SOURCE MATERIAL:
*** Begin section ***

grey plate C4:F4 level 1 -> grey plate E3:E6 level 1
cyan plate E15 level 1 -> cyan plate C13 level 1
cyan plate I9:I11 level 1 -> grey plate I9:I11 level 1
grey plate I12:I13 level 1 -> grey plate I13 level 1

*** End section ***
*** Begin section ***

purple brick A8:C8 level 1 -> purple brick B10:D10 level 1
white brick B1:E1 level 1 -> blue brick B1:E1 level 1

*** End section ***
*** Begin section ***

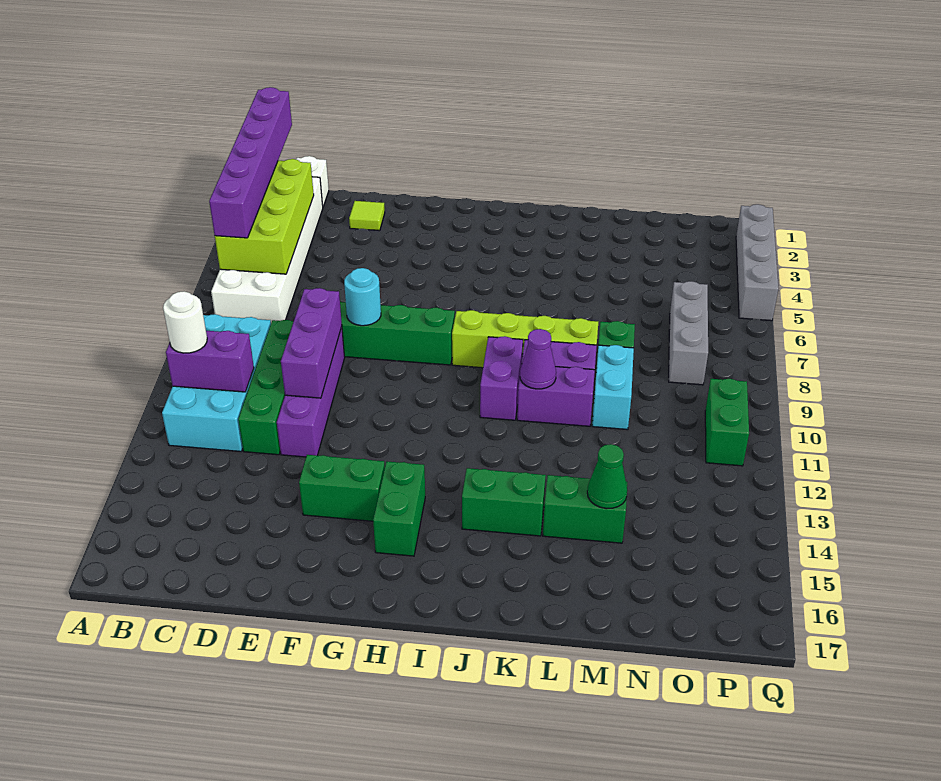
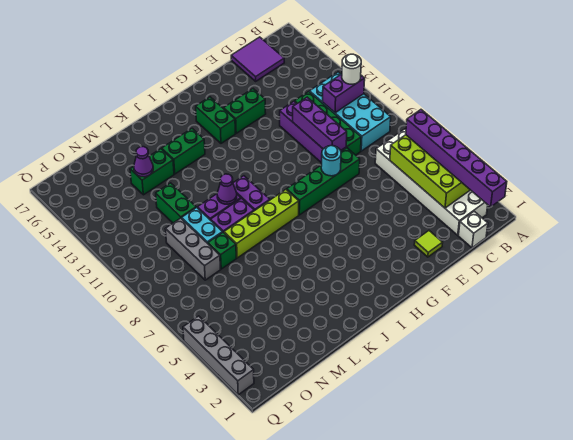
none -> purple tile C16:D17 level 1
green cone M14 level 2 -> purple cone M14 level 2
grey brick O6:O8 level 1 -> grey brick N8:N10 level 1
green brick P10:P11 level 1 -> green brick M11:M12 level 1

*** End section ***

Would you return all lines from the preceding listing that contain the word "purple"?

SOLUTION:
purple brick A8:C8 level 1 -> purple brick B10:D10 level 1
none -> purple tile C16:D17 level 1
green cone M14 level 2 -> purple cone M14 level 2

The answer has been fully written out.